WHAT YOU NEED TO DO
Pictures must not appear in the copy. Set down exactly the line with "SONAR pin TRIG: D4 -> A1" and each line after it through the end of the data below.

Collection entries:
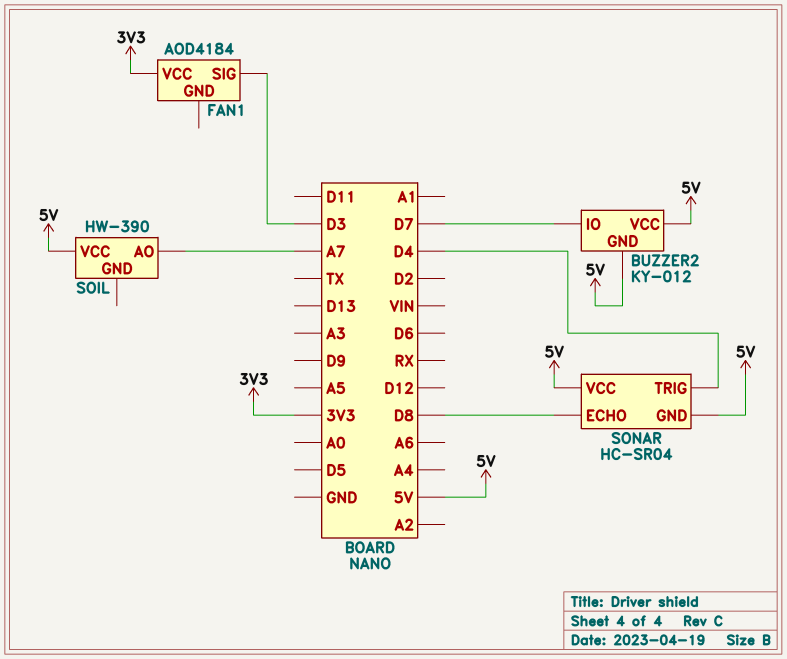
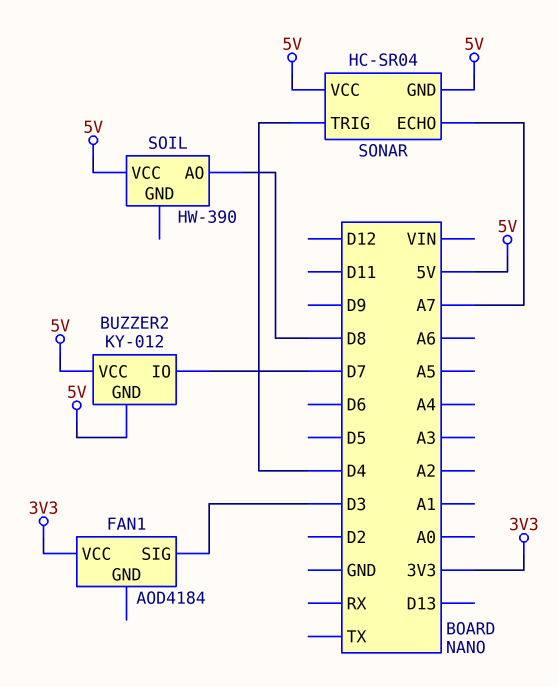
SOIL pin AO: A7 -> D8
SONAR pin ECHO: D8 -> A7

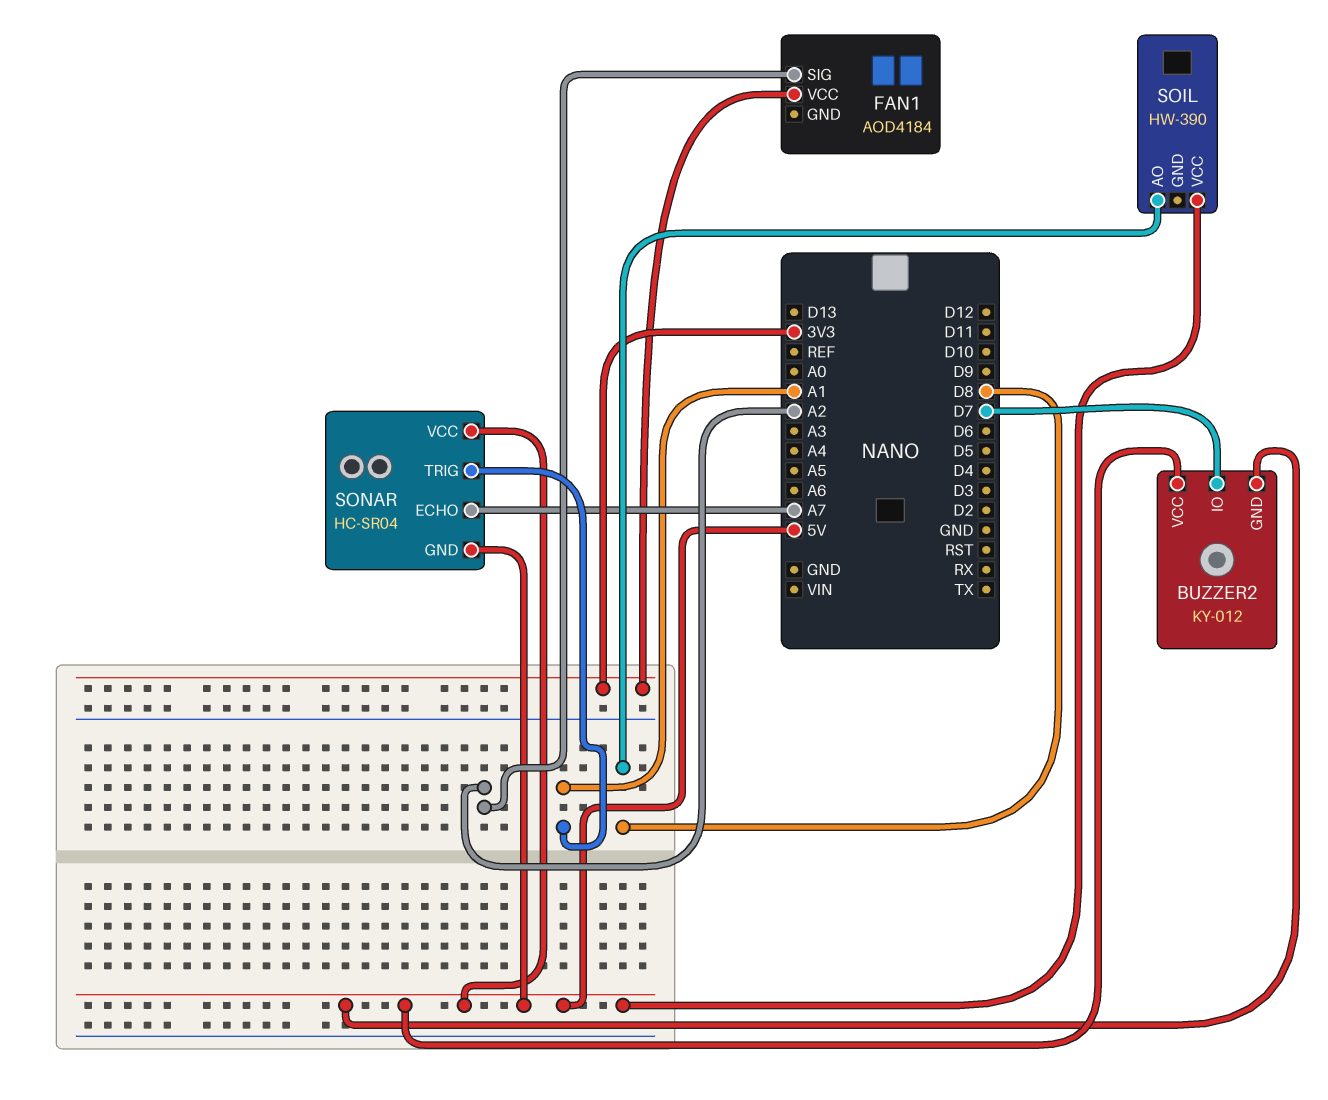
FAN1 pin SIG: D3 -> A2
SONAR pin TRIG: D4 -> A1

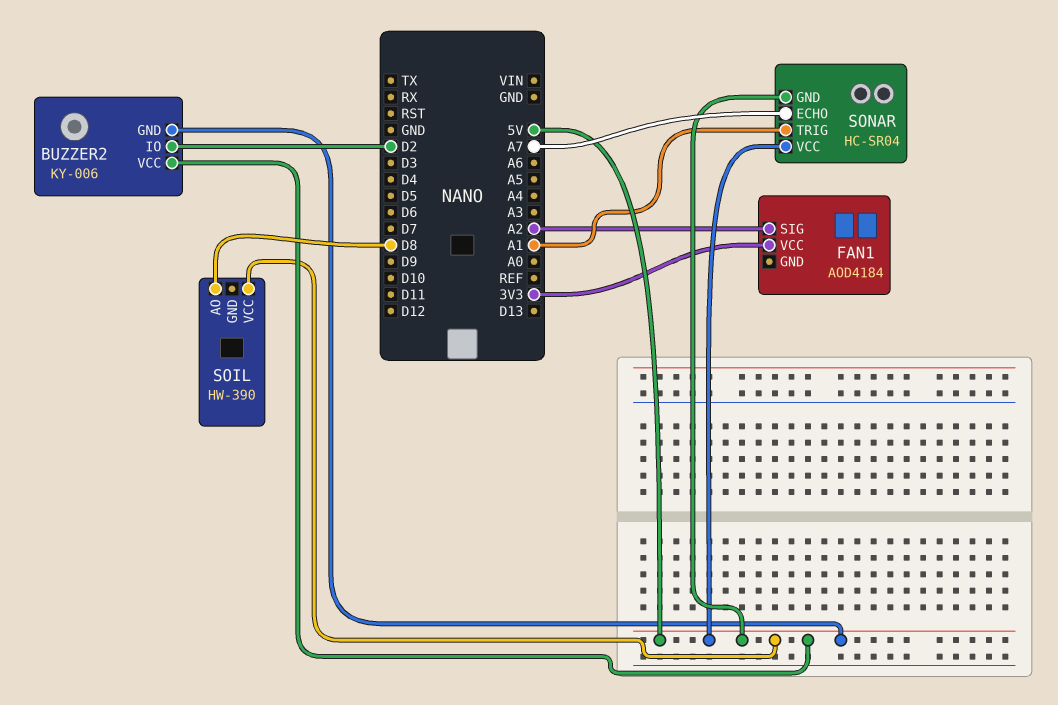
BUZZER2: KY-012 -> KY-006
BUZZER2 pin IO: D7 -> D2

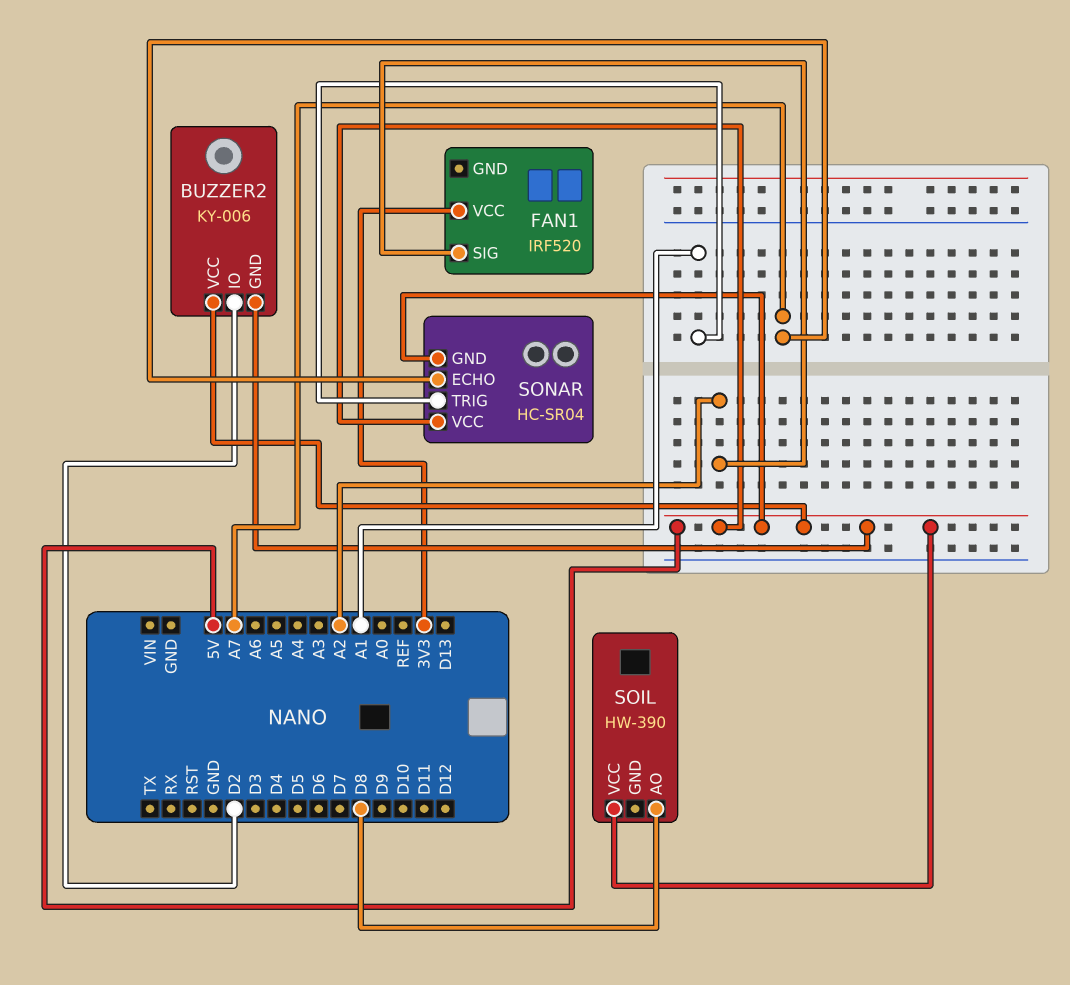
FAN1: AOD4184 -> IRF520

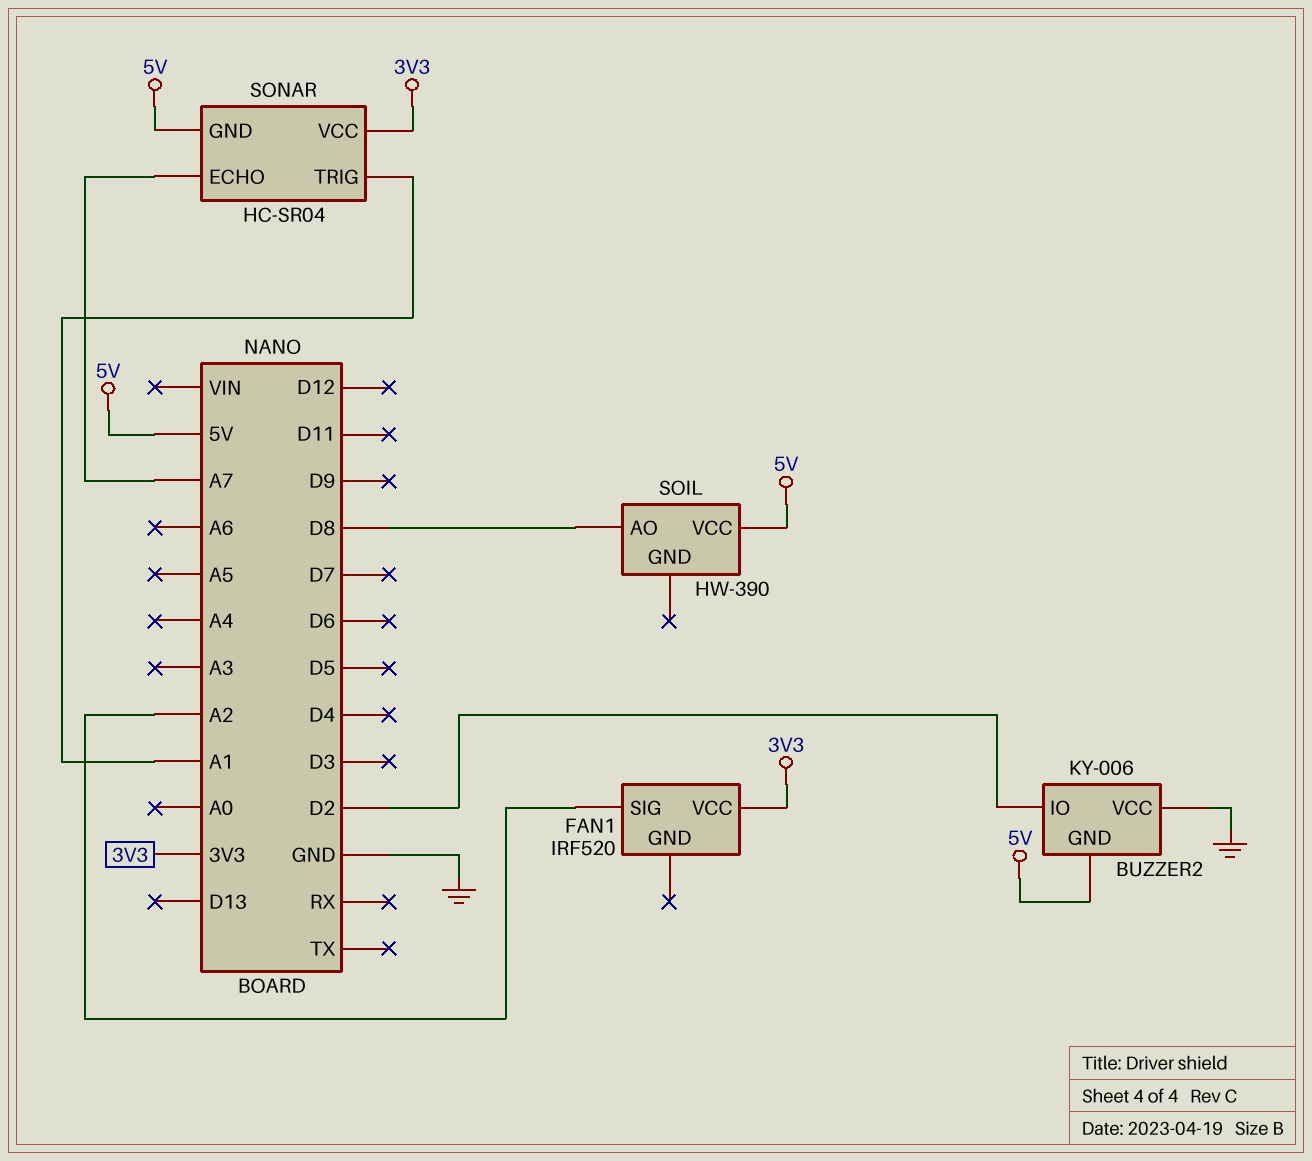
BUZZER2 pin VCC: 5V -> GND
SONAR pin VCC: 5V -> 3V3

FINAL ANSWER
SONAR pin TRIG: D4 -> A1

BUZZER2: KY-012 -> KY-006
BUZZER2 pin IO: D7 -> D2

FAN1: AOD4184 -> IRF520

BUZZER2 pin VCC: 5V -> GND
SONAR pin VCC: 5V -> 3V3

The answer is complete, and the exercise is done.